Given instruction:
Render the records from the line containing "flowing (384, 875)" through the line containing "past (767, 619)" as a numbered list, with both of those lines included. Skip any blank lines and omit the pictures.

Task material:
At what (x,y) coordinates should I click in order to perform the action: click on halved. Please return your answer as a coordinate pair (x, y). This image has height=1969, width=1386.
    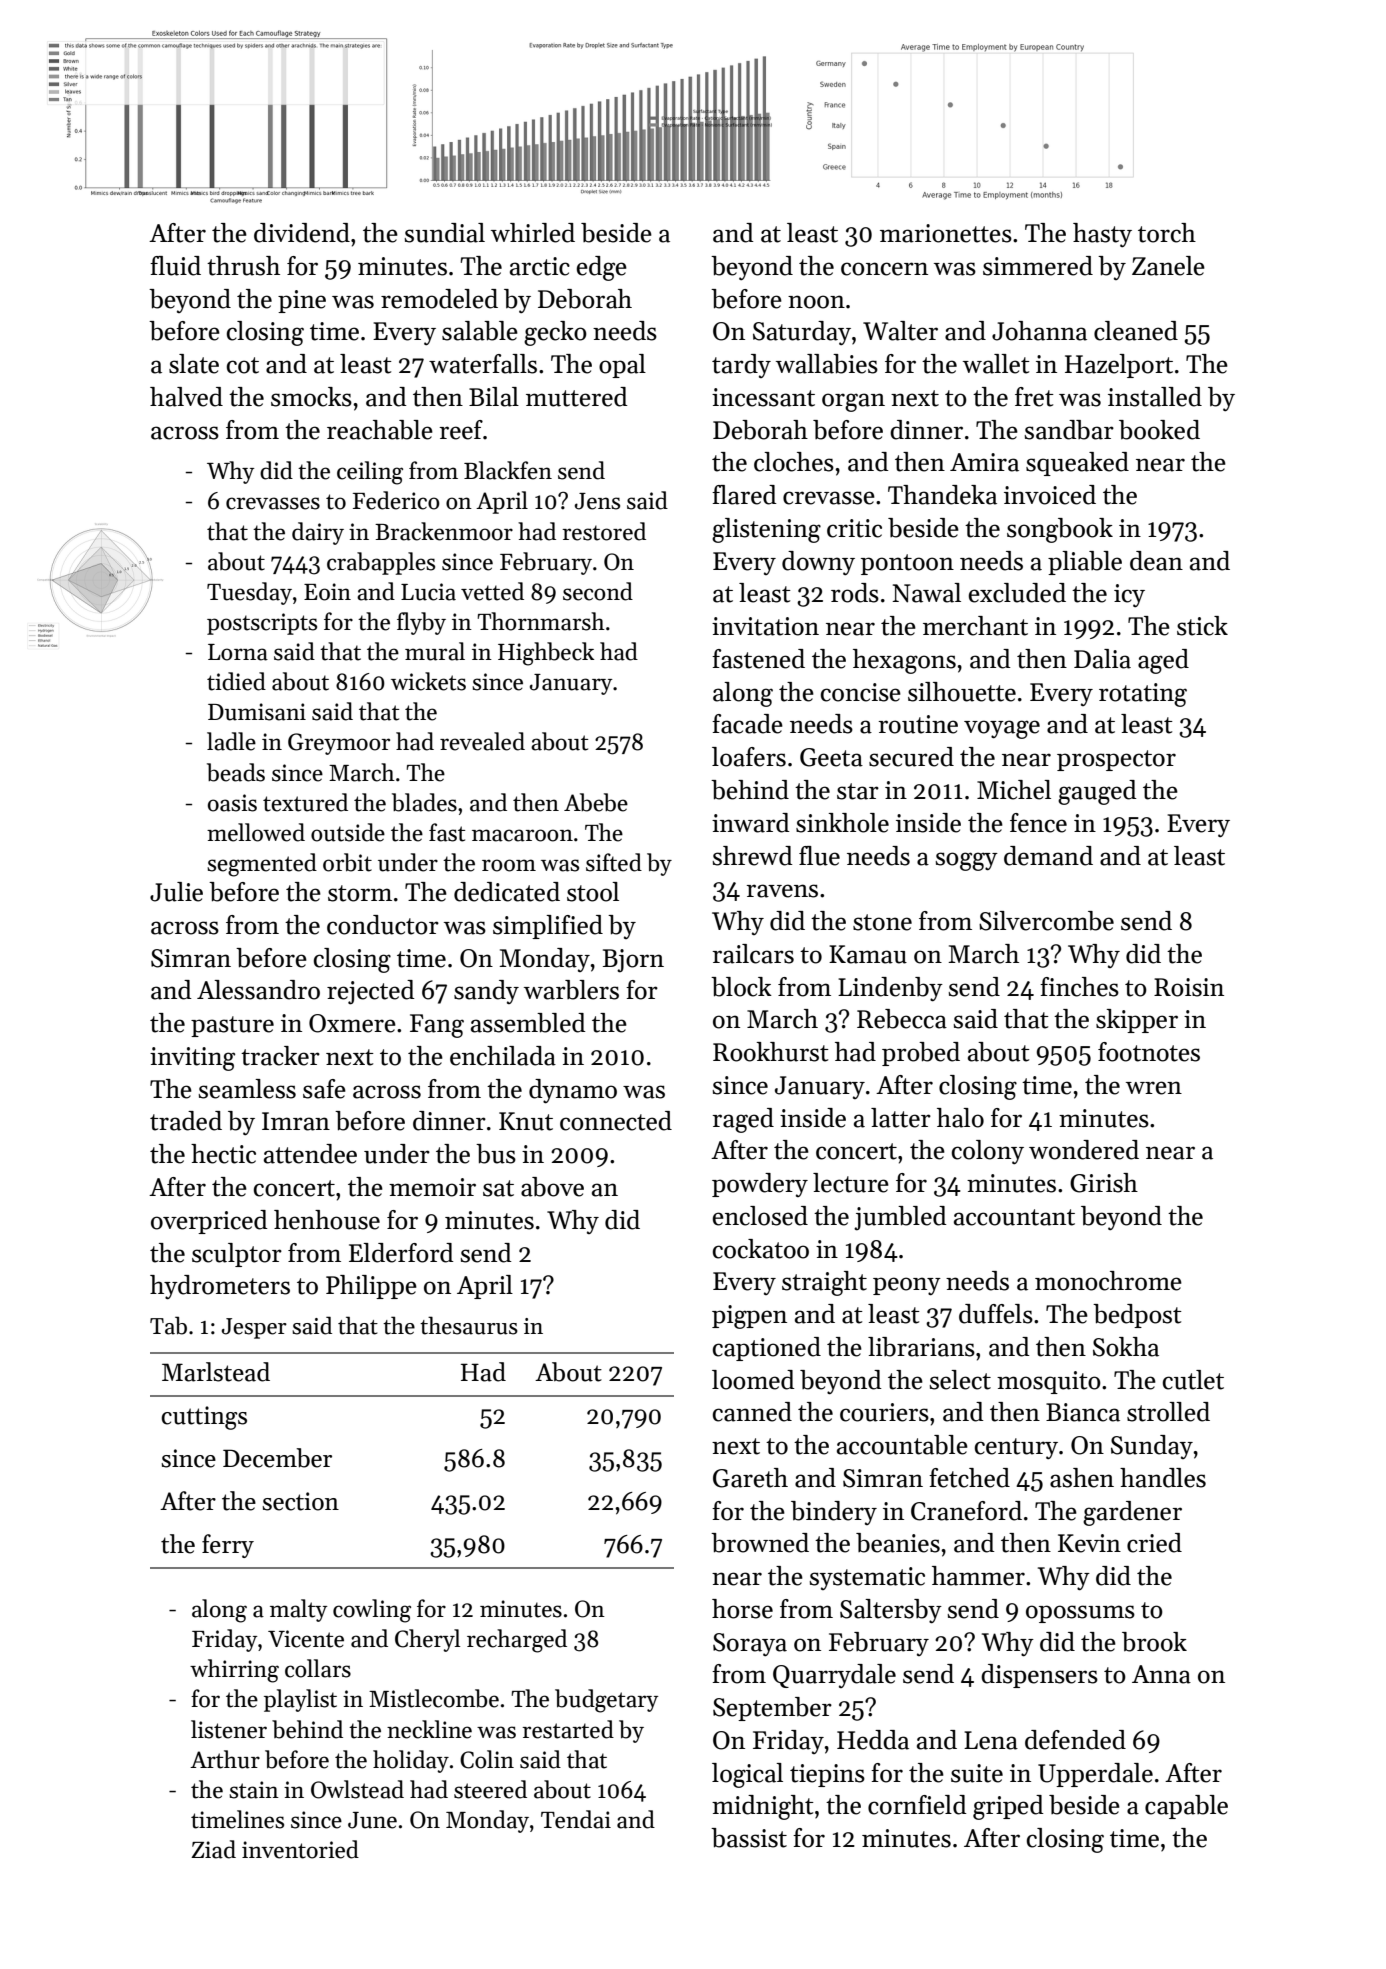
    Looking at the image, I should click on (186, 397).
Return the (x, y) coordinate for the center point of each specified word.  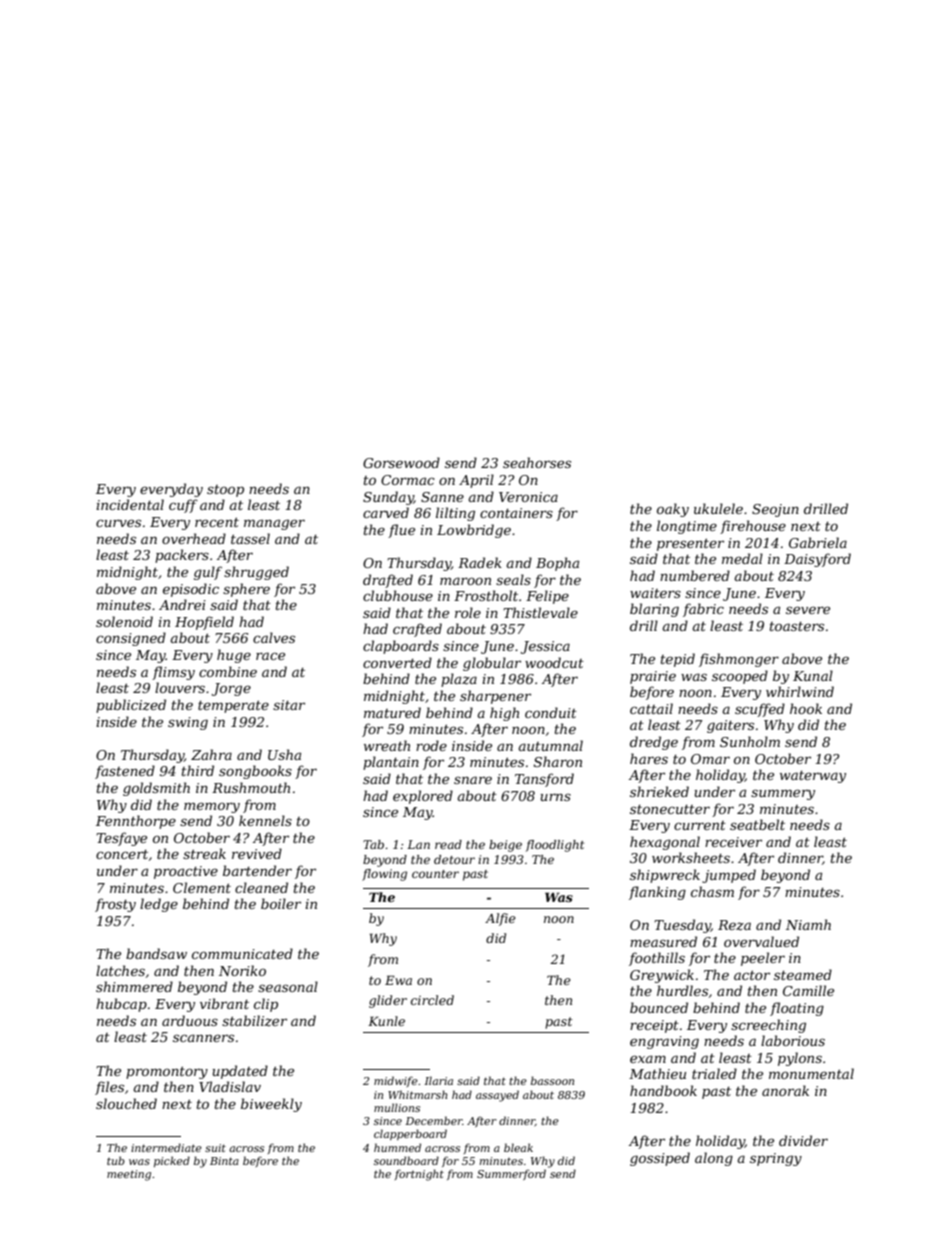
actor (752, 975)
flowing (384, 875)
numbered (695, 575)
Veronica (528, 497)
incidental (130, 504)
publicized (131, 706)
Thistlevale (540, 612)
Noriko (242, 970)
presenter (690, 545)
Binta (224, 1161)
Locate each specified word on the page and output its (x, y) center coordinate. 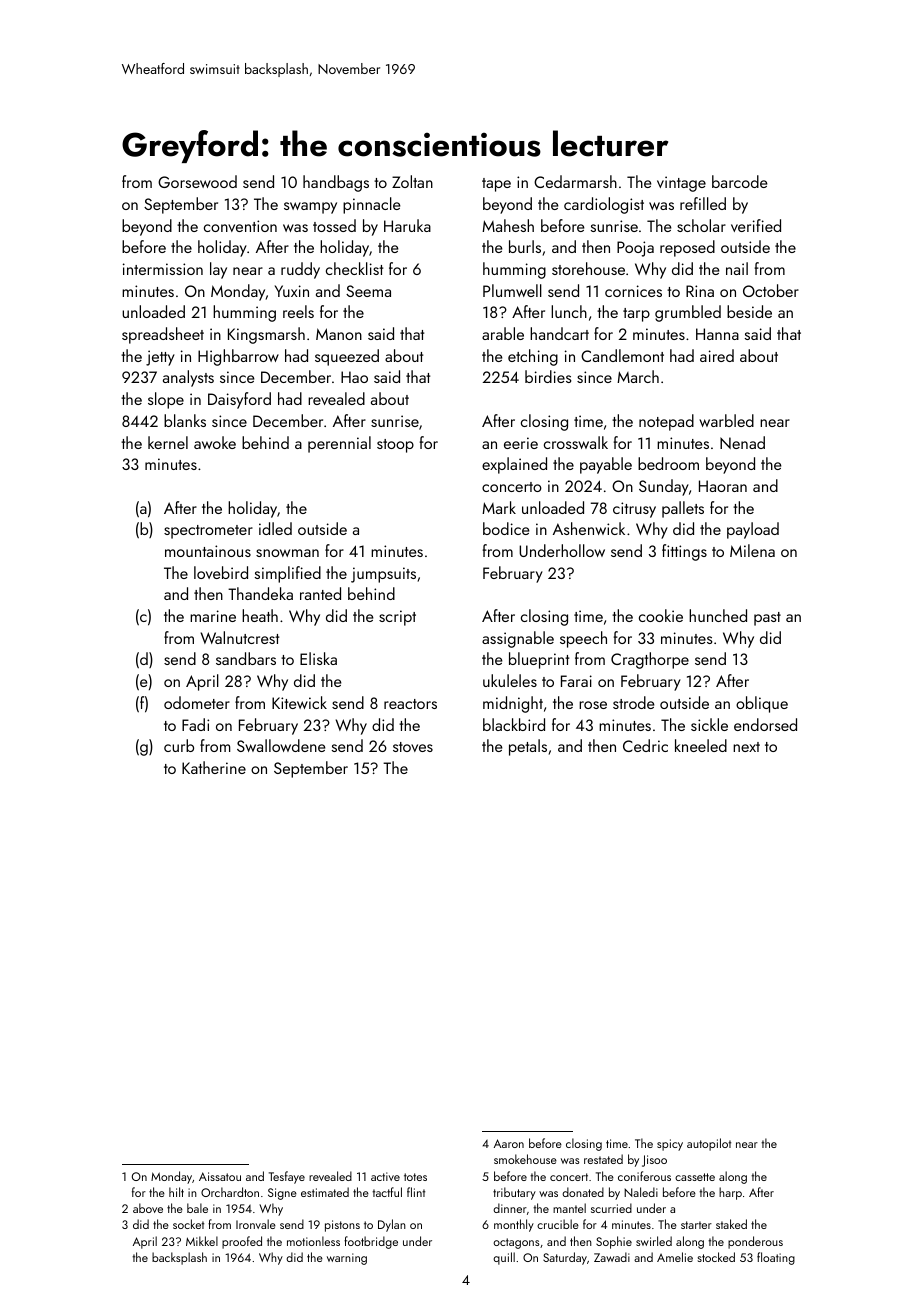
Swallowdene (281, 745)
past (767, 619)
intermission (163, 269)
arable (503, 333)
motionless (313, 1241)
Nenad (742, 442)
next (746, 747)
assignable (518, 639)
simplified (288, 574)
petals (528, 747)
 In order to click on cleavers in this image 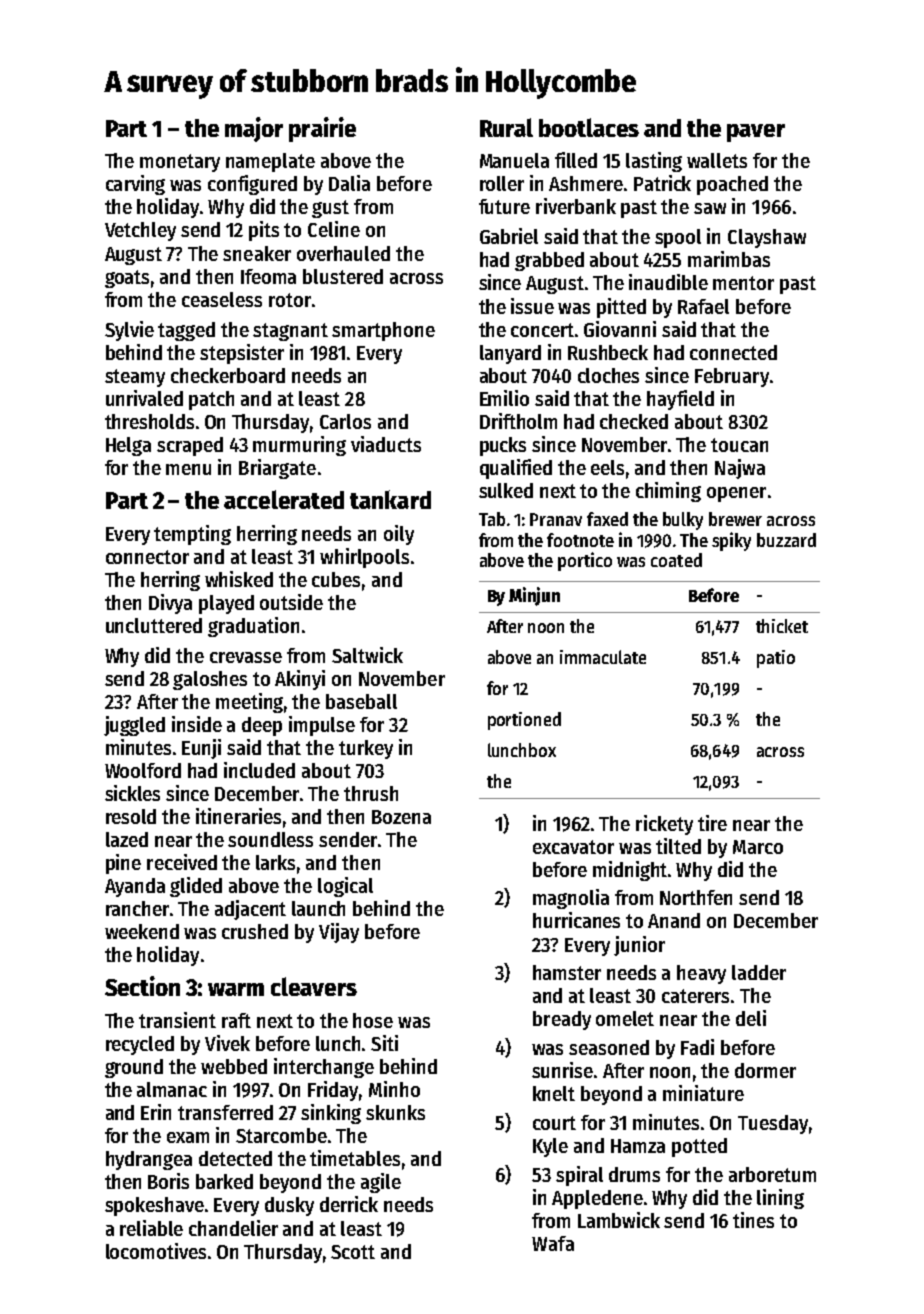, I will do `click(314, 986)`.
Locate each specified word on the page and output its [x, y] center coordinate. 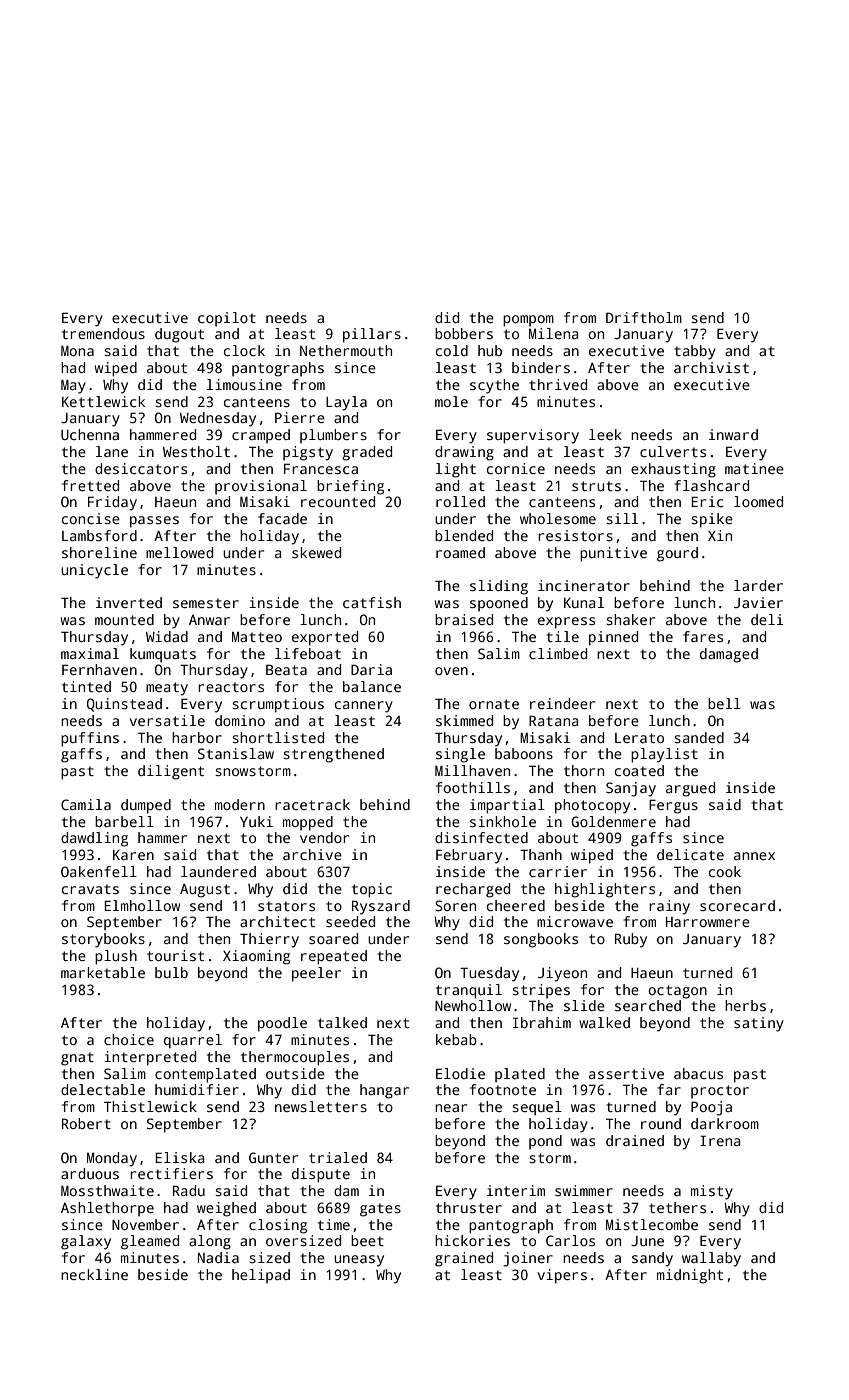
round [661, 1123]
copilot [227, 319]
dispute [321, 1175]
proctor [720, 1092]
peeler [316, 974]
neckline [94, 1274]
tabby [695, 352]
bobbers [464, 333]
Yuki [256, 821]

The output:
1. flowing (384, 875)
2. numbered (695, 575)
3. Veronica (528, 497)
4. incidental (130, 504)
5. publicized (131, 706)
6. Thistlevale (540, 612)
7. Noriko (242, 970)
8. presenter (690, 545)
9. Binta (224, 1161)
10. Locate each specified word on the page and output its (x, y) center coordinate. 
11. Swallowdene (281, 745)
12. past (767, 619)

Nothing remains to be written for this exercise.